Records to use:

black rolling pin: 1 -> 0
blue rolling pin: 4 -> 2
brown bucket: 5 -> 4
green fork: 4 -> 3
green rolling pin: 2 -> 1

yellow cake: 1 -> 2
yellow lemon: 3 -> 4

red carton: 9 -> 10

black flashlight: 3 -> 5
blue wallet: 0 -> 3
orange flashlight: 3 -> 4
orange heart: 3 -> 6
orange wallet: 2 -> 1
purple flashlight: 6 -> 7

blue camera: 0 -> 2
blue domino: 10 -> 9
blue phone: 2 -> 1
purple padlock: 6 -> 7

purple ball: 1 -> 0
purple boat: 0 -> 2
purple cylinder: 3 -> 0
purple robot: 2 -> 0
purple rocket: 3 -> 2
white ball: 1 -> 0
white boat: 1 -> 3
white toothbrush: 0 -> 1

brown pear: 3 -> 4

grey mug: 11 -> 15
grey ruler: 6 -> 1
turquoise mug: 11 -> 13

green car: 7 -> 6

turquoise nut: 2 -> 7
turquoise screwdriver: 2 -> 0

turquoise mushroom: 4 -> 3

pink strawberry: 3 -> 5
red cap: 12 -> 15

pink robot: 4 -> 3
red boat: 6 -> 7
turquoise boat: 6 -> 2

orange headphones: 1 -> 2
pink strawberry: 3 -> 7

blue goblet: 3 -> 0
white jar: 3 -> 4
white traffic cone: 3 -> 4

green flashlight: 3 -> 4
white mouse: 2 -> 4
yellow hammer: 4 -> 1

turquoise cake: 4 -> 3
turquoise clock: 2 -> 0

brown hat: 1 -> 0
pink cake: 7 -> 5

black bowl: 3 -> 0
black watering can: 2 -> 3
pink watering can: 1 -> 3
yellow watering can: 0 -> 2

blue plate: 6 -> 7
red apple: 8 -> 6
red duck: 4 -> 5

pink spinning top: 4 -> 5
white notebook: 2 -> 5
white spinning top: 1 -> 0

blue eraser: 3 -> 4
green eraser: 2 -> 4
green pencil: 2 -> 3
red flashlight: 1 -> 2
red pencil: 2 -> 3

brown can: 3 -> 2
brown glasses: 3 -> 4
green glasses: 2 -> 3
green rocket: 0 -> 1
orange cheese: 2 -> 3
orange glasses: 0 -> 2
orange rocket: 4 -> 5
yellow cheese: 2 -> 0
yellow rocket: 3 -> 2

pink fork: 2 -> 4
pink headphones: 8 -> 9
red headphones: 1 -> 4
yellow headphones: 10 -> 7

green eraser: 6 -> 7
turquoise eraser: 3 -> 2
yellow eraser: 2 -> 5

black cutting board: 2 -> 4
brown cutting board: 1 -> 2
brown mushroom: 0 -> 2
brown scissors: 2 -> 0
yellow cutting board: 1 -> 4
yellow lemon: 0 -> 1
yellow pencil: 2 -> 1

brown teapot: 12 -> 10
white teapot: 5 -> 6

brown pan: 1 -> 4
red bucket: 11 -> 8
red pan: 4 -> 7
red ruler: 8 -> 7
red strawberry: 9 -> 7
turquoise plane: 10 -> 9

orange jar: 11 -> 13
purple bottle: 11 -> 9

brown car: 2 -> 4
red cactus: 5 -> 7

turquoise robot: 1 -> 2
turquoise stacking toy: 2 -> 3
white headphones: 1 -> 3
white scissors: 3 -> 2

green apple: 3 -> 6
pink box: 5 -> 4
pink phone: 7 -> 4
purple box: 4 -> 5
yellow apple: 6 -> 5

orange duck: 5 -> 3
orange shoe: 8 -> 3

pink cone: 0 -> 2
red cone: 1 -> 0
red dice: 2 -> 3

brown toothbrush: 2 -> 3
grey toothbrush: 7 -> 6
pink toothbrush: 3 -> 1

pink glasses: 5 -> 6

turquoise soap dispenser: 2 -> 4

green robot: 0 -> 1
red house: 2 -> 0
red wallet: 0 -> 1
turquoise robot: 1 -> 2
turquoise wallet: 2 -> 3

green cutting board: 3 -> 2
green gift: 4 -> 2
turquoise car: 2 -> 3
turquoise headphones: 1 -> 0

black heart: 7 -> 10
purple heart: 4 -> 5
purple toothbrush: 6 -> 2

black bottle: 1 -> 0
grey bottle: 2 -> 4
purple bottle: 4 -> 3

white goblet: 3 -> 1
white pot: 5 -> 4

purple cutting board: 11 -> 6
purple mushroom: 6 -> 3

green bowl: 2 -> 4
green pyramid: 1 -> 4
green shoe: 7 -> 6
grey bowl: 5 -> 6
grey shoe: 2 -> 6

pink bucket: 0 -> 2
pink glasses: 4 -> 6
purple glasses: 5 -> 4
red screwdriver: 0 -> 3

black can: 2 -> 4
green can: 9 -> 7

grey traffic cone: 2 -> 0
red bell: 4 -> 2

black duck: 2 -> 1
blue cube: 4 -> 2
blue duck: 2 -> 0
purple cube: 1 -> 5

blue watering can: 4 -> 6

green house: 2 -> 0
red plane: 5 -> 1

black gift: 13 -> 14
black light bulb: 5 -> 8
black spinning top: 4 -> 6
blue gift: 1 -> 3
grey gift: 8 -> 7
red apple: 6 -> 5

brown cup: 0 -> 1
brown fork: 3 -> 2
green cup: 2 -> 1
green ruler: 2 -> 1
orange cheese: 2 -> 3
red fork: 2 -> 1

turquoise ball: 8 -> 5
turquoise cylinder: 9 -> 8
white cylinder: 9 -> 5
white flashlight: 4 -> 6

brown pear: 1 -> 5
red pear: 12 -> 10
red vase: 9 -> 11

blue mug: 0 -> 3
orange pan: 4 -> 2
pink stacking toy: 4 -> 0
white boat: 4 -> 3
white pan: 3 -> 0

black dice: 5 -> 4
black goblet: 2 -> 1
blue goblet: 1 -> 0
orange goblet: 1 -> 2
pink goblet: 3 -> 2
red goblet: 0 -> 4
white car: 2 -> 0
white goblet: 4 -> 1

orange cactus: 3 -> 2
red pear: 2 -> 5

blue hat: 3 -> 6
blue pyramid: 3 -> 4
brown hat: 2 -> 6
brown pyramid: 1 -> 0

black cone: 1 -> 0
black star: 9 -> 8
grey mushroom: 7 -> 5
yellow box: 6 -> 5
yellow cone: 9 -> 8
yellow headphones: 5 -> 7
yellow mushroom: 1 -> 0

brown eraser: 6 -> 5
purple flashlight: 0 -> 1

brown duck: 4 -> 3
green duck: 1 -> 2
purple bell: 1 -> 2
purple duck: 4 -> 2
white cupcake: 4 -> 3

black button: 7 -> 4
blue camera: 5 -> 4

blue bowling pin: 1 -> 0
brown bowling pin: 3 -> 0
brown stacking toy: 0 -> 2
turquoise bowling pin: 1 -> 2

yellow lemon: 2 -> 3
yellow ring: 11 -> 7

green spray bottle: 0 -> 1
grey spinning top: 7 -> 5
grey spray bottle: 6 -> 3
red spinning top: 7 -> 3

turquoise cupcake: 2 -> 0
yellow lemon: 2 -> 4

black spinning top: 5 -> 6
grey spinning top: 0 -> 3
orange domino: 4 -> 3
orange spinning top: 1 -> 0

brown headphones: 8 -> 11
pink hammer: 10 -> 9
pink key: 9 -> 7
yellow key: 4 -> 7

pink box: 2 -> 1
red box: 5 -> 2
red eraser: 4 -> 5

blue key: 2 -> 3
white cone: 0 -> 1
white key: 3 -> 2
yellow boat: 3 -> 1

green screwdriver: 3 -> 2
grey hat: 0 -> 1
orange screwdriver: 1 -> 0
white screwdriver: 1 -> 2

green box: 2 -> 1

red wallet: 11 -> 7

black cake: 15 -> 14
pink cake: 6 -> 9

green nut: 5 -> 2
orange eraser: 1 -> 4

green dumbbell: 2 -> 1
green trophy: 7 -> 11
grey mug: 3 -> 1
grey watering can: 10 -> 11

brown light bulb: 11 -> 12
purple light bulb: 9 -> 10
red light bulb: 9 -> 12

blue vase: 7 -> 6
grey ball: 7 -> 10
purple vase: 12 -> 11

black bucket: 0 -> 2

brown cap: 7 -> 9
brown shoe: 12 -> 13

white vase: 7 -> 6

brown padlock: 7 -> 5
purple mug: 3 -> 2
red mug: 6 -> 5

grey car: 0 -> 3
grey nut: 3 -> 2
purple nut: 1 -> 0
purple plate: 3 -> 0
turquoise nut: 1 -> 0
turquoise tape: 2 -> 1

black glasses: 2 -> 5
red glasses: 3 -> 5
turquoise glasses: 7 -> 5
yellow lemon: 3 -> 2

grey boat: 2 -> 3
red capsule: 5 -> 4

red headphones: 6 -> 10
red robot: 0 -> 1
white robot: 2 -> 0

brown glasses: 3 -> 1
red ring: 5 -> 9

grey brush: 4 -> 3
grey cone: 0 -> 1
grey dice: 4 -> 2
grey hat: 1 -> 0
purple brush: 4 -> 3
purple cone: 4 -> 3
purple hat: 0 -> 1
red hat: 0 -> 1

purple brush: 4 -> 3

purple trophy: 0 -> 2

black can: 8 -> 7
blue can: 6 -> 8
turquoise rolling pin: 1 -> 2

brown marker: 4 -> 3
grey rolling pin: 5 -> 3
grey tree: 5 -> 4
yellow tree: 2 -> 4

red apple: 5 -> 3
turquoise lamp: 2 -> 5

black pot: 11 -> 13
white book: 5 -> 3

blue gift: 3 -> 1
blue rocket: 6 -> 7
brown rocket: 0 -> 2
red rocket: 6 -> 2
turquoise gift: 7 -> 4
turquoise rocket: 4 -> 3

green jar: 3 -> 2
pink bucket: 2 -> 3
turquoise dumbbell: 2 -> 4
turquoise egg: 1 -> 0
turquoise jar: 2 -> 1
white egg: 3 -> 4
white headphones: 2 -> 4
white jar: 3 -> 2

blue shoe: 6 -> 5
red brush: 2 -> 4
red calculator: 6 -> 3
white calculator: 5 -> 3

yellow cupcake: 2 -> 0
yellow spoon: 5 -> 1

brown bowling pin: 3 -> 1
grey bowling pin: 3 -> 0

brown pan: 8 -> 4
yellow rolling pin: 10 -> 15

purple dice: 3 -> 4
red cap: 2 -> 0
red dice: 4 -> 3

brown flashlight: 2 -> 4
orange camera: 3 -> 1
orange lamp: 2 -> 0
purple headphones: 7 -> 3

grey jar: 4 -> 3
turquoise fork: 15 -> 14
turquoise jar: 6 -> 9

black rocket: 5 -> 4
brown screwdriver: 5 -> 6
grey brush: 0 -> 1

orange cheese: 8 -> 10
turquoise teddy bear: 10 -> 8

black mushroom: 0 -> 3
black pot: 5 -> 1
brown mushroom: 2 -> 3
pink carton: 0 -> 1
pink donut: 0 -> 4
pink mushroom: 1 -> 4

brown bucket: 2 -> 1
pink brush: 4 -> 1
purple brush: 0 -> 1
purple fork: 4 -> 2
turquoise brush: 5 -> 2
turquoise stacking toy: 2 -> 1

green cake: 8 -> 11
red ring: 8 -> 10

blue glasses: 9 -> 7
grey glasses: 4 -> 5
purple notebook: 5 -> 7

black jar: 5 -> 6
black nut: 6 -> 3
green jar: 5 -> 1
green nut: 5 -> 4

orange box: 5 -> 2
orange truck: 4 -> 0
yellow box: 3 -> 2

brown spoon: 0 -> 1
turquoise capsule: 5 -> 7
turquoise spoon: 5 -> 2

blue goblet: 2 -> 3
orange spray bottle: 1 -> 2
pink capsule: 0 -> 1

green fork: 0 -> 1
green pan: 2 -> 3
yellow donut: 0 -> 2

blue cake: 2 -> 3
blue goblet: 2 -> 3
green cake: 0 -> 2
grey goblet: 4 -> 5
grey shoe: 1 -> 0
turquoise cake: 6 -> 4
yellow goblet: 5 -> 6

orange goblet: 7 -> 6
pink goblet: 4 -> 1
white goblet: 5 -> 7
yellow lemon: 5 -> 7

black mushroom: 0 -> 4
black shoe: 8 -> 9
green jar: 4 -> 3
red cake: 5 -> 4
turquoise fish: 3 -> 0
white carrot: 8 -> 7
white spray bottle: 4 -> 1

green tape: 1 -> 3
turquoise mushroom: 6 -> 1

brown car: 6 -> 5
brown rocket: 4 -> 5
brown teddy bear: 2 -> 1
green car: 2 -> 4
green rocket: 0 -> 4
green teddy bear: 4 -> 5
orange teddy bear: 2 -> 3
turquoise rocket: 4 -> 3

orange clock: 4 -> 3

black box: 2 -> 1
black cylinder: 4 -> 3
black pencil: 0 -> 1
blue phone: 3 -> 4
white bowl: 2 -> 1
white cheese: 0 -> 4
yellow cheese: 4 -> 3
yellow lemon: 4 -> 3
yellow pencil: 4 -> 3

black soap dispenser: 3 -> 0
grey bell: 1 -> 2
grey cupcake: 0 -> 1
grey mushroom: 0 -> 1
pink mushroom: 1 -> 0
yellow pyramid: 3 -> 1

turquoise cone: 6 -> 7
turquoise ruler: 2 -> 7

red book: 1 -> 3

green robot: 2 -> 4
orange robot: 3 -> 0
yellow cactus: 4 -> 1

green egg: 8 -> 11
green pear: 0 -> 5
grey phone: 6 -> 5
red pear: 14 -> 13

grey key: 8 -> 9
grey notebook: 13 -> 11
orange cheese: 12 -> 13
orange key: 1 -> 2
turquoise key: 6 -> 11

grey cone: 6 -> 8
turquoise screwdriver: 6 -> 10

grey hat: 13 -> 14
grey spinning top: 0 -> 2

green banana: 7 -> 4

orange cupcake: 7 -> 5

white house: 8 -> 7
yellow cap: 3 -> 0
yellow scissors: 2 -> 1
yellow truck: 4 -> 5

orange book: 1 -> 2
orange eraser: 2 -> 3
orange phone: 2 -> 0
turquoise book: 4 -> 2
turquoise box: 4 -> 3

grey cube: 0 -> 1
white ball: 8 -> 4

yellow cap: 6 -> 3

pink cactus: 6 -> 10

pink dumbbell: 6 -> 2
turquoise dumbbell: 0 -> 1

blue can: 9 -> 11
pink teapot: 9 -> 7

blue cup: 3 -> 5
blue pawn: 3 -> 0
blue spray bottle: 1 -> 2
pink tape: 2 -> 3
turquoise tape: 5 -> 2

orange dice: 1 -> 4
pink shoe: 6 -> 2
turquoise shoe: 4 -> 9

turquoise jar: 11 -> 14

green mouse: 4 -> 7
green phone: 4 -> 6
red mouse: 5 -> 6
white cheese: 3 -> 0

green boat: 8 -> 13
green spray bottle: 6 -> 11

Task to complete: Note every line in the material with "teddy" and copy it.

Exercise output:
turquoise teddy bear: 10 -> 8
brown teddy bear: 2 -> 1
green teddy bear: 4 -> 5
orange teddy bear: 2 -> 3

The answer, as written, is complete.